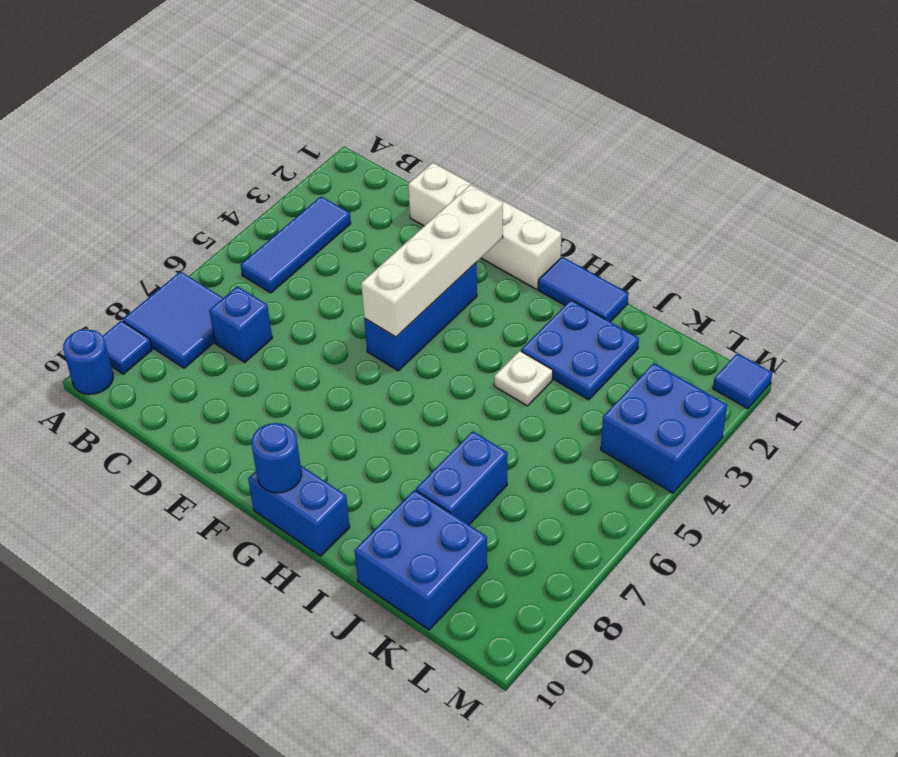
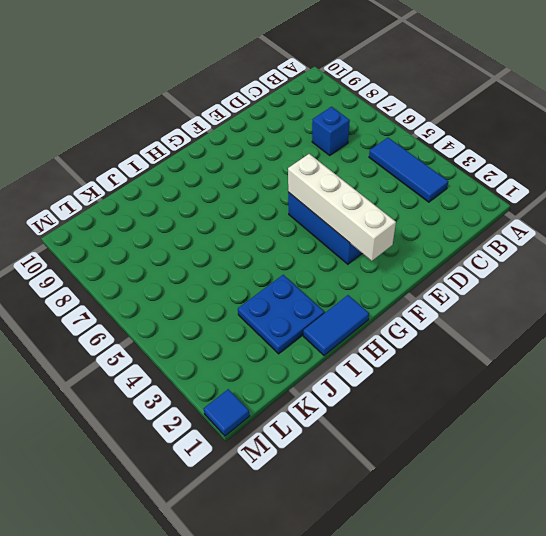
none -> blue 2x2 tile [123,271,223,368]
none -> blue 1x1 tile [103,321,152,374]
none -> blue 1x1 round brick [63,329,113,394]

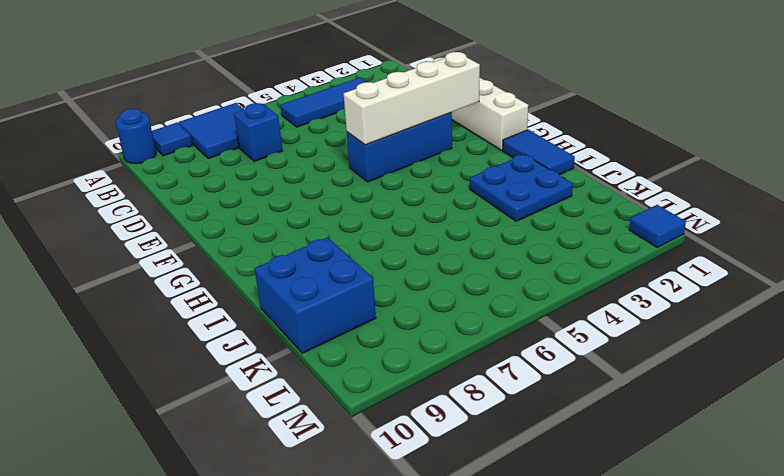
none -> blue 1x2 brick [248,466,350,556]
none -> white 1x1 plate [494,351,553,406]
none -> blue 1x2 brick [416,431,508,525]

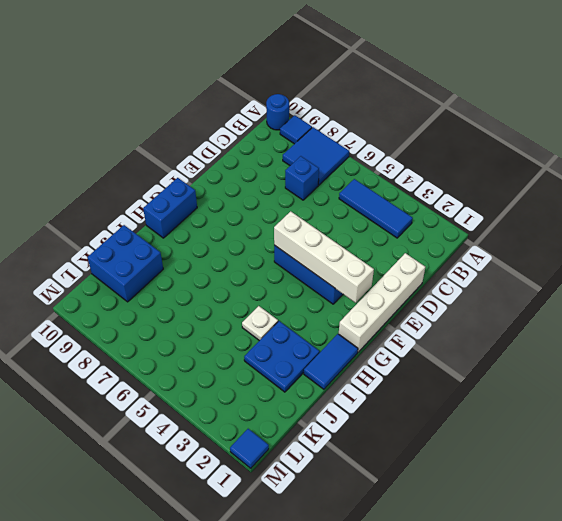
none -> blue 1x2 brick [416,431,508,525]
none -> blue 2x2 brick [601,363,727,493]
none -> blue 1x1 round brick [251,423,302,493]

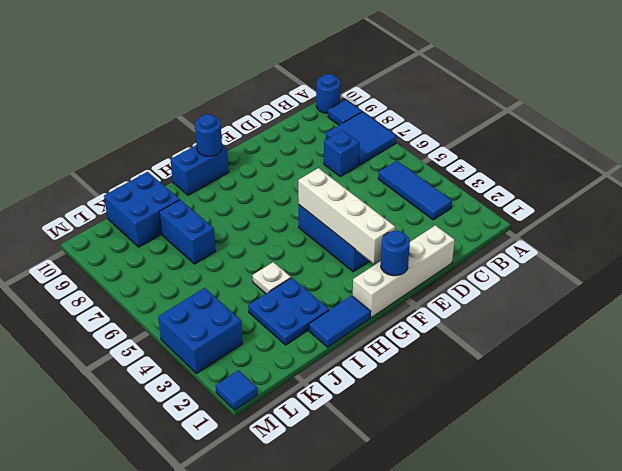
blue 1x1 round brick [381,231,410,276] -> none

__ASSIGNMENT__
Your reply should be the full data above, copied exactly, with no pictures in it.

__EXERCISE OUTPUT__
none -> blue 2x2 tile [123,271,223,368]
none -> blue 1x1 tile [103,321,152,374]
none -> blue 1x1 round brick [63,329,113,394]

none -> blue 1x2 brick [248,466,350,556]
none -> white 1x1 plate [494,351,553,406]
none -> blue 1x2 brick [416,431,508,525]

none -> blue 1x2 brick [416,431,508,525]
none -> blue 2x2 brick [601,363,727,493]
none -> blue 1x1 round brick [251,423,302,493]

blue 1x1 round brick [381,231,410,276] -> none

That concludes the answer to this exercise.